AIM OF THE TASK -
Write out every one of the entries below word for word, and leave the pictures out.

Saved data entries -
+--

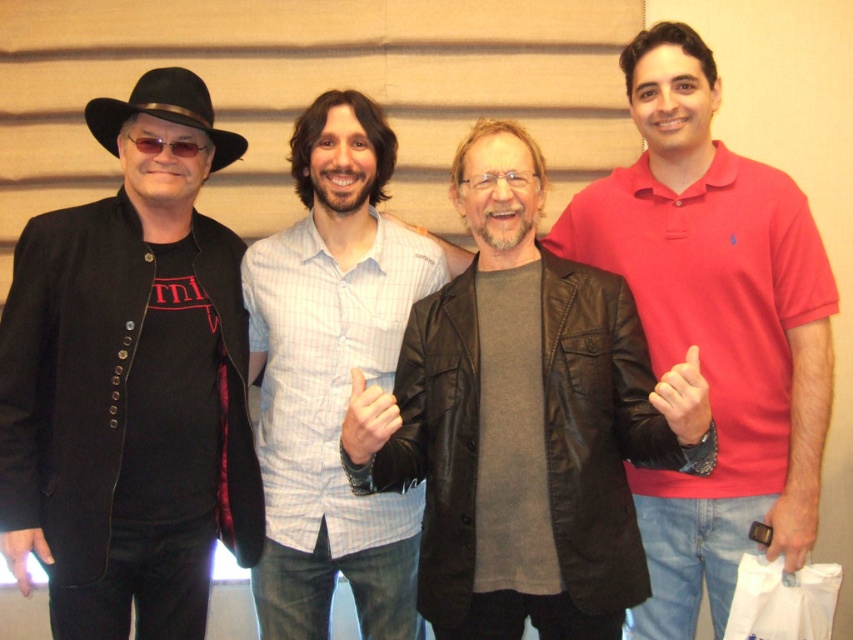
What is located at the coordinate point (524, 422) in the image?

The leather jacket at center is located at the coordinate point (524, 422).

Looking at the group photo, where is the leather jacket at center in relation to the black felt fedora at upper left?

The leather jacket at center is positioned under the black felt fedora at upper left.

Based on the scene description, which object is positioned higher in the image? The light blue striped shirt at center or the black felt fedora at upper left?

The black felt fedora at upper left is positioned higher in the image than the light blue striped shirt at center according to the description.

+--

ANSWER FOR THIS EXERCISE -
What is located at the coordinate point (524, 422) in the image?

The leather jacket at center is located at the coordinate point (524, 422).

Looking at the group photo, where is the leather jacket at center in relation to the black felt fedora at upper left?

The leather jacket at center is positioned under the black felt fedora at upper left.

Based on the scene description, which object is positioned higher in the image? The light blue striped shirt at center or the black felt fedora at upper left?

The black felt fedora at upper left is positioned higher in the image than the light blue striped shirt at center according to the description.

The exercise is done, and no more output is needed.